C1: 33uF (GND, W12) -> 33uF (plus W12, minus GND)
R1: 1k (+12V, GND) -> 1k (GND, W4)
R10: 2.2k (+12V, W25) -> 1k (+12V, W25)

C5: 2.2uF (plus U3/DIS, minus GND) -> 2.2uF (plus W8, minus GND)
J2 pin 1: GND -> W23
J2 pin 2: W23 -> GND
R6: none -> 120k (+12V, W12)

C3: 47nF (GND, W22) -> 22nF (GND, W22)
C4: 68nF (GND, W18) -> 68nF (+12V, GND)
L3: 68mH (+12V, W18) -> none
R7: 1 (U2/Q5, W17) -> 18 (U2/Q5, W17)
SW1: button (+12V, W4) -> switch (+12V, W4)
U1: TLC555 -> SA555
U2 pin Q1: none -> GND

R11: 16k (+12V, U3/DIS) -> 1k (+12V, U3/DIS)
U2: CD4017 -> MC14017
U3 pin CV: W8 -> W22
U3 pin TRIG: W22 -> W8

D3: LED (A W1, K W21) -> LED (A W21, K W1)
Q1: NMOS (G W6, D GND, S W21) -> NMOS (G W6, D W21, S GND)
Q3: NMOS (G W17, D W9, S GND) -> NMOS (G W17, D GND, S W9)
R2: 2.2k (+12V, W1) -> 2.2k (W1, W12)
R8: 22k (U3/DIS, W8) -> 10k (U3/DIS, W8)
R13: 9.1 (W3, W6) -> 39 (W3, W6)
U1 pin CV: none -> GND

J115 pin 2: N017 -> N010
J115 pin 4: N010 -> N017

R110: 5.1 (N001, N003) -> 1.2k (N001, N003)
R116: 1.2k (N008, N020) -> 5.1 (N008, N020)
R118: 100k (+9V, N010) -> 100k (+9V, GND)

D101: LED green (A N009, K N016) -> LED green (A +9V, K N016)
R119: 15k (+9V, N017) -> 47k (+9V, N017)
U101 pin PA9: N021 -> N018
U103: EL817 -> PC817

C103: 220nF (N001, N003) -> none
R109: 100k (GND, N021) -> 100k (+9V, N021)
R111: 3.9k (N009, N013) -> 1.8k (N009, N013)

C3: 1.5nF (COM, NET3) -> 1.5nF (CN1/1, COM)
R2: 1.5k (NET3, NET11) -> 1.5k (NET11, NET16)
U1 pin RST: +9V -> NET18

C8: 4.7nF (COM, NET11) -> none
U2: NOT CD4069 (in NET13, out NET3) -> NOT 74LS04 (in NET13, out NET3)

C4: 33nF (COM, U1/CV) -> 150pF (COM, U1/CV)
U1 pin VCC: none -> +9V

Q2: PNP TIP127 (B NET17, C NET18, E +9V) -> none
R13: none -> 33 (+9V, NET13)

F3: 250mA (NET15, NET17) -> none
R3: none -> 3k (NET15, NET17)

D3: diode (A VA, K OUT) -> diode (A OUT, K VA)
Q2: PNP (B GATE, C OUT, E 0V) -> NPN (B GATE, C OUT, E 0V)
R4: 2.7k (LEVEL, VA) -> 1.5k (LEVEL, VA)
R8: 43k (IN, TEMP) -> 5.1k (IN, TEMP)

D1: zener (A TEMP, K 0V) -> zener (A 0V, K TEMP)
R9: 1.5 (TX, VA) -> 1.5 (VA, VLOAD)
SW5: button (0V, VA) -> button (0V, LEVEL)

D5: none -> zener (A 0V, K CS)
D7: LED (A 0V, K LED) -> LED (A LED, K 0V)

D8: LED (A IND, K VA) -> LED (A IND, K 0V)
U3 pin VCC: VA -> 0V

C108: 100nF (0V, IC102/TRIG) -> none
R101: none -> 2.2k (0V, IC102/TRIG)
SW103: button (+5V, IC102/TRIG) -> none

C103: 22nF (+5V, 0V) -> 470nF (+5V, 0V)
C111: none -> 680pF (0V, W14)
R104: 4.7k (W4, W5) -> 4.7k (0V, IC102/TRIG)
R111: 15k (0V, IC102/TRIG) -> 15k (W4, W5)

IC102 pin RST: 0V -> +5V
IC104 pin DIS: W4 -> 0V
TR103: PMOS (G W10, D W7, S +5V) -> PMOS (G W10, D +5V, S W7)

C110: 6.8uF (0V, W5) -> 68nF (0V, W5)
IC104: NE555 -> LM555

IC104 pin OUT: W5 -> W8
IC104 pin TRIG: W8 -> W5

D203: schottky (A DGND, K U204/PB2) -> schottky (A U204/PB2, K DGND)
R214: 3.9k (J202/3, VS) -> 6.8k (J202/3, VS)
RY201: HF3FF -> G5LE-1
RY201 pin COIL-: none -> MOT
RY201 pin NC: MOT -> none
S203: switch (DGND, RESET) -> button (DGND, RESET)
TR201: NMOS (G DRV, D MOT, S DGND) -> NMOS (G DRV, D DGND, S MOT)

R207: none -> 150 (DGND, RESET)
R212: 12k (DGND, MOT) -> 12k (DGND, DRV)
++++++++
● Directions for this task
Copy out every line of the material above that contains the string "zener".

● Reply to the exercise
D1: zener (A TEMP, K 0V) -> zener (A 0V, K TEMP)
D5: none -> zener (A 0V, K CS)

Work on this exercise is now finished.